== Segment start ==
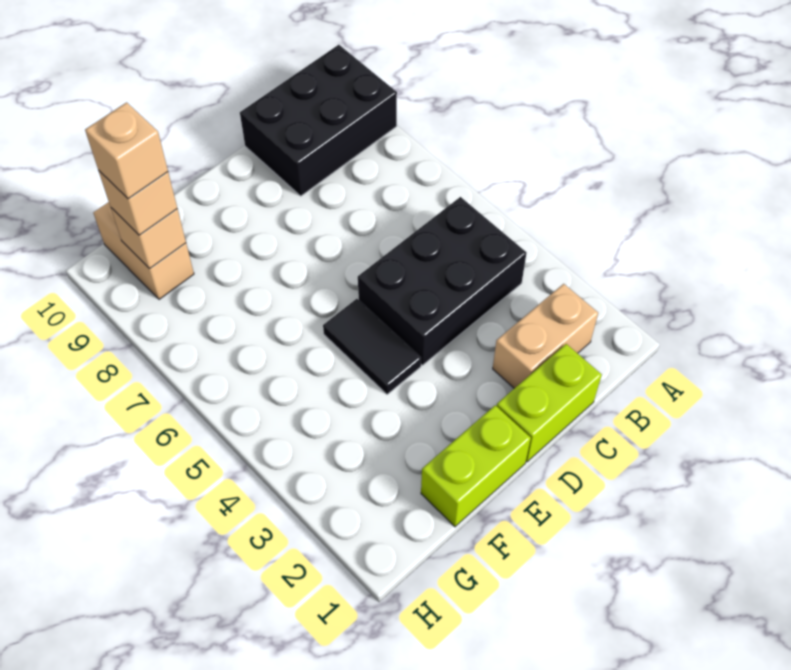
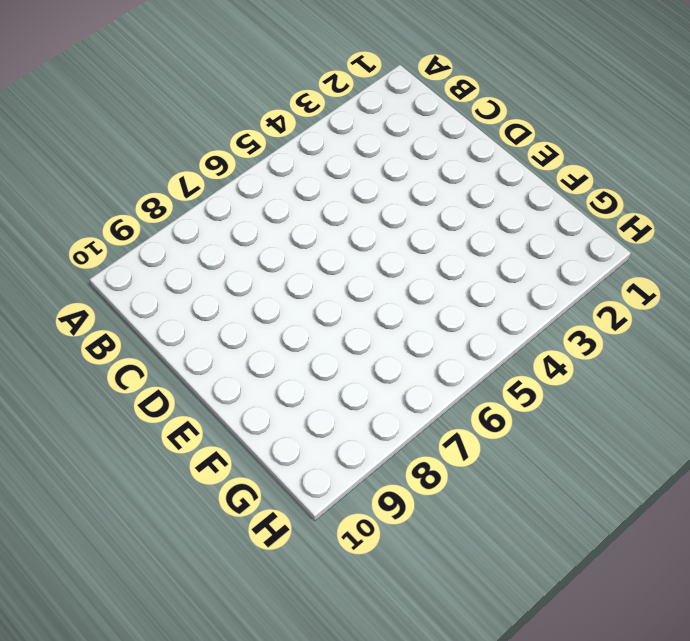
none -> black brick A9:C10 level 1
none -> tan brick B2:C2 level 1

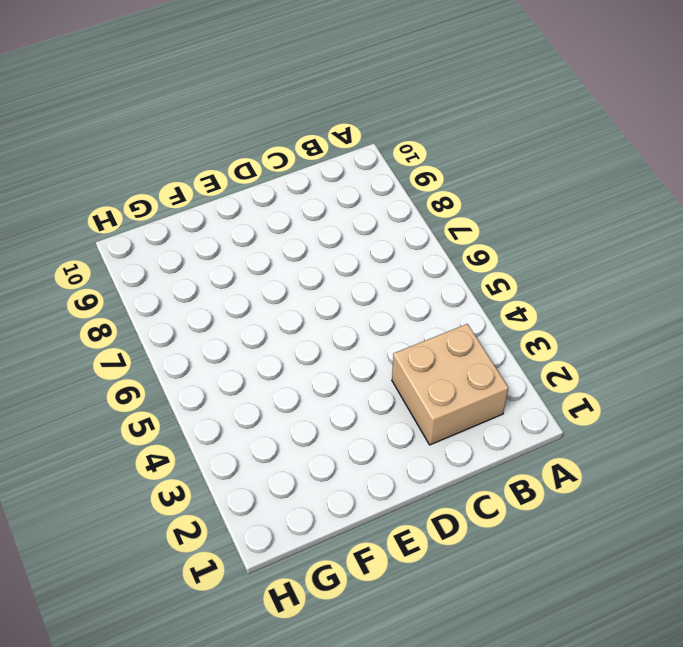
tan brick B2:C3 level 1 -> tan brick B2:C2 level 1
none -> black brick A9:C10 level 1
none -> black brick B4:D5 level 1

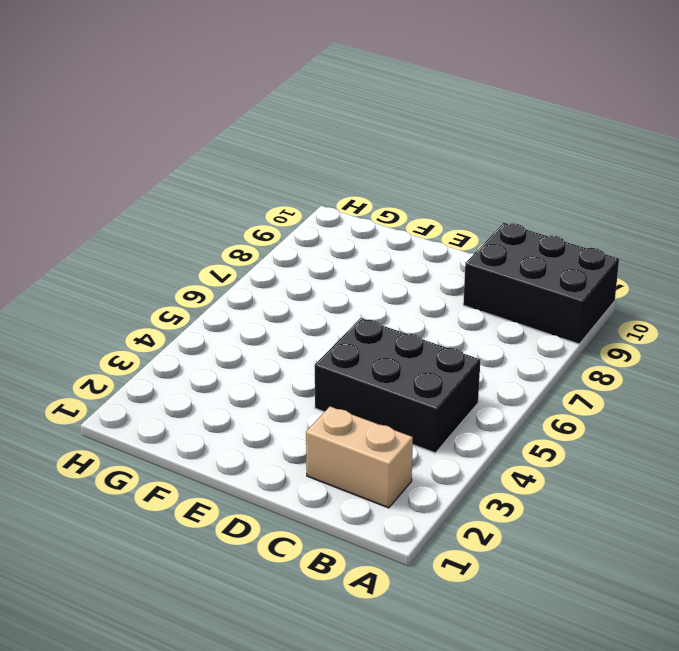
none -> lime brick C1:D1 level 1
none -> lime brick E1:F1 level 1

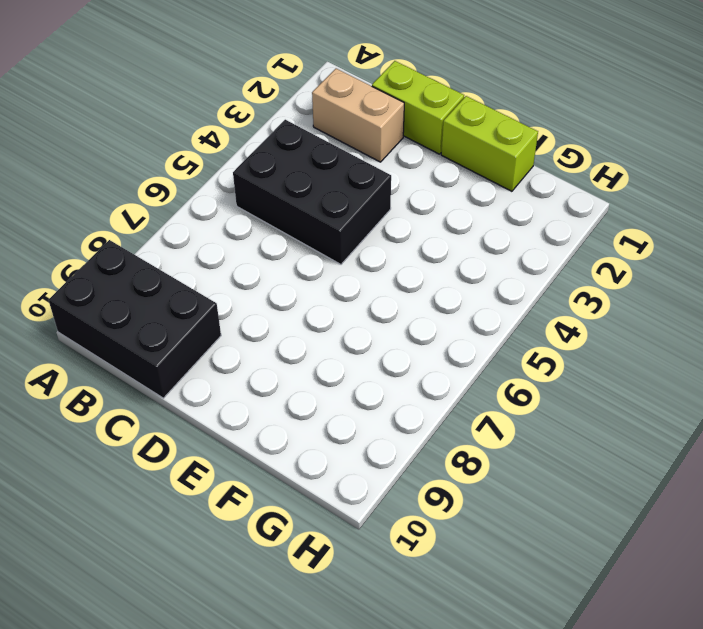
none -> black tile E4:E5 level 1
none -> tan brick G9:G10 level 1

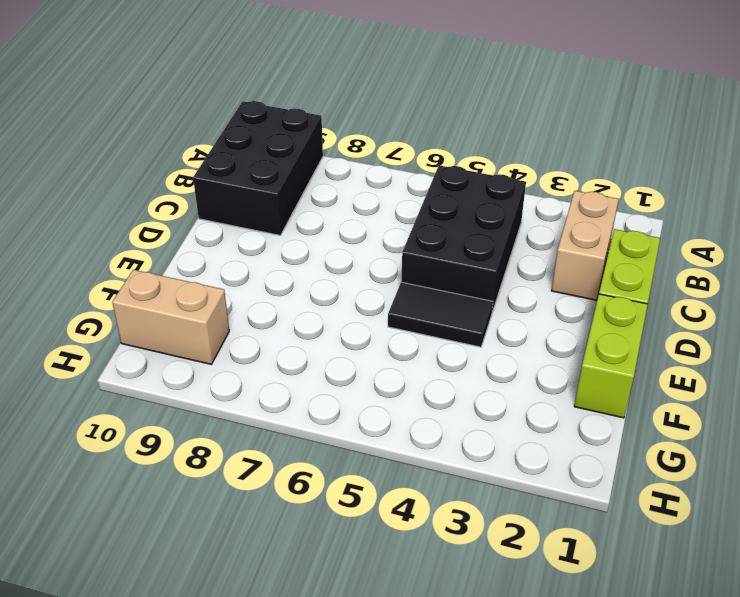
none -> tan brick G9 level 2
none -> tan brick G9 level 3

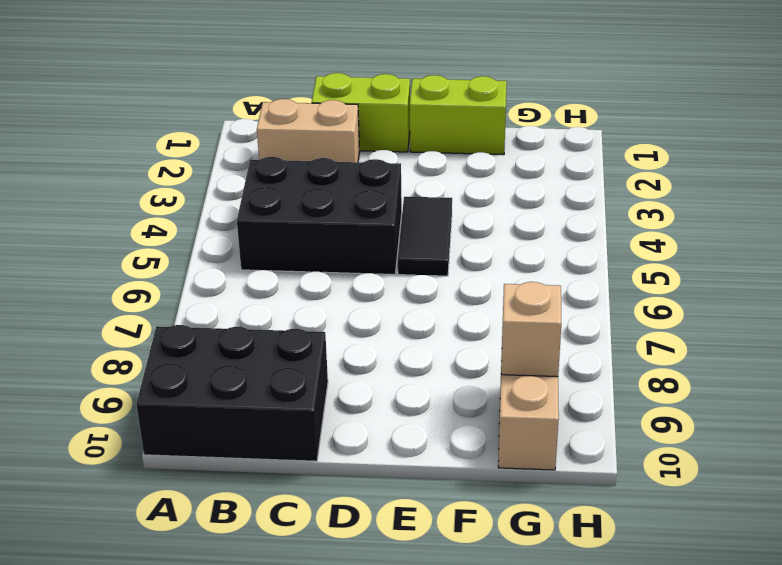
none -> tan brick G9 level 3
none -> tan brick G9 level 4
== Segment end ==
WORK ITEM =
Without the pictures, copy the material exactly as given.

SOLUTION BELOW =
none -> black brick A9:C10 level 1
none -> tan brick B2:C2 level 1

tan brick B2:C3 level 1 -> tan brick B2:C2 level 1
none -> black brick A9:C10 level 1
none -> black brick B4:D5 level 1

none -> lime brick C1:D1 level 1
none -> lime brick E1:F1 level 1

none -> black tile E4:E5 level 1
none -> tan brick G9:G10 level 1

none -> tan brick G9 level 2
none -> tan brick G9 level 3

none -> tan brick G9 level 3
none -> tan brick G9 level 4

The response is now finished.